(Goal of the exercise)
Lines before the one containing "white triangle: (16, 70) -> (33, 61), moved" are to be skipped; reproduce that line and the rest of the records below exactly.

(Material supplied)
==========

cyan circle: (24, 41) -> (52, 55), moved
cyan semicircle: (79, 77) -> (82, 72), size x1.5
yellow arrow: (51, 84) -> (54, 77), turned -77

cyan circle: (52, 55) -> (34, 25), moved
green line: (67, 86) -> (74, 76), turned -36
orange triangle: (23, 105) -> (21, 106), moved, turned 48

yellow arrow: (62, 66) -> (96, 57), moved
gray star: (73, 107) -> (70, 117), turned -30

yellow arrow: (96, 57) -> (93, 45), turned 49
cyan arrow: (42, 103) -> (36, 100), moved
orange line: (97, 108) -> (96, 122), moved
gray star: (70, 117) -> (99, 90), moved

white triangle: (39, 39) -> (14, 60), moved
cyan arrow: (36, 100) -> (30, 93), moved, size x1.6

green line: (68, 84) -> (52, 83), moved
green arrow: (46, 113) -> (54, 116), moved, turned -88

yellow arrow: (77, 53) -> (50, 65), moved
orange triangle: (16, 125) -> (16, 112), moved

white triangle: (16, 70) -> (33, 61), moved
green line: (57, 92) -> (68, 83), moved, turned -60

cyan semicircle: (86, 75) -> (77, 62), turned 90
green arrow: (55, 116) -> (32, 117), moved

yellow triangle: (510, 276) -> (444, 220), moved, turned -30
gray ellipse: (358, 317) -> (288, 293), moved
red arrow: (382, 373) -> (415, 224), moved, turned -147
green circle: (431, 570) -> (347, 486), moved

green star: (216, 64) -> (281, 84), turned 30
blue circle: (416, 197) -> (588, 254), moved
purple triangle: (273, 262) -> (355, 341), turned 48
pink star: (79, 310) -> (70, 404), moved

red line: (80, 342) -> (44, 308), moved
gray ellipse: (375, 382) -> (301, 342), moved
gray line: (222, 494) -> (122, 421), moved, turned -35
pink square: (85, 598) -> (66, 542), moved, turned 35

==========

(Problem solution)
white triangle: (16, 70) -> (33, 61), moved
green line: (57, 92) -> (68, 83), moved, turned -60

cyan semicircle: (86, 75) -> (77, 62), turned 90
green arrow: (55, 116) -> (32, 117), moved

yellow triangle: (510, 276) -> (444, 220), moved, turned -30
gray ellipse: (358, 317) -> (288, 293), moved
red arrow: (382, 373) -> (415, 224), moved, turned -147
green circle: (431, 570) -> (347, 486), moved

green star: (216, 64) -> (281, 84), turned 30
blue circle: (416, 197) -> (588, 254), moved
purple triangle: (273, 262) -> (355, 341), turned 48
pink star: (79, 310) -> (70, 404), moved

red line: (80, 342) -> (44, 308), moved
gray ellipse: (375, 382) -> (301, 342), moved
gray line: (222, 494) -> (122, 421), moved, turned -35
pink square: (85, 598) -> (66, 542), moved, turned 35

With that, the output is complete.